> **Exercise goal**
In which lines of the data does the string "green" appear? Copy every one.

> **Supplied information**
• • • • • • •
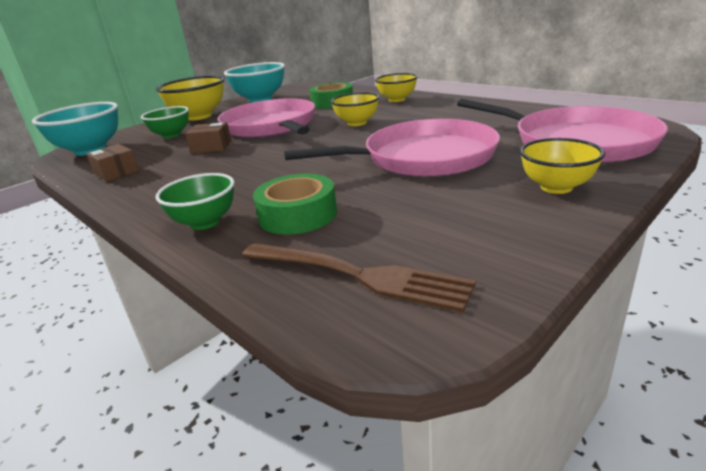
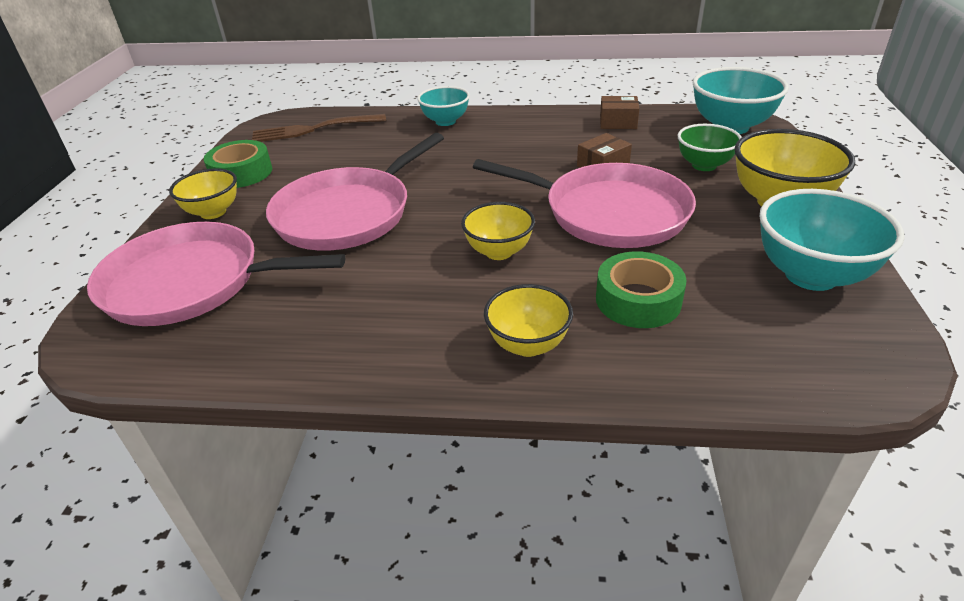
camera: 140 degrees right, 10 degrees up
green bowl [155,173,235,230] -> turquoise bowl [417,86,470,126]
green tape [253,174,337,235] -> green tape moved to [204,140,272,188]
• • • • • • •
> **Finished task**
green bowl [155,173,235,230] -> turquoise bowl [417,86,470,126]
green tape [253,174,337,235] -> green tape moved to [204,140,272,188]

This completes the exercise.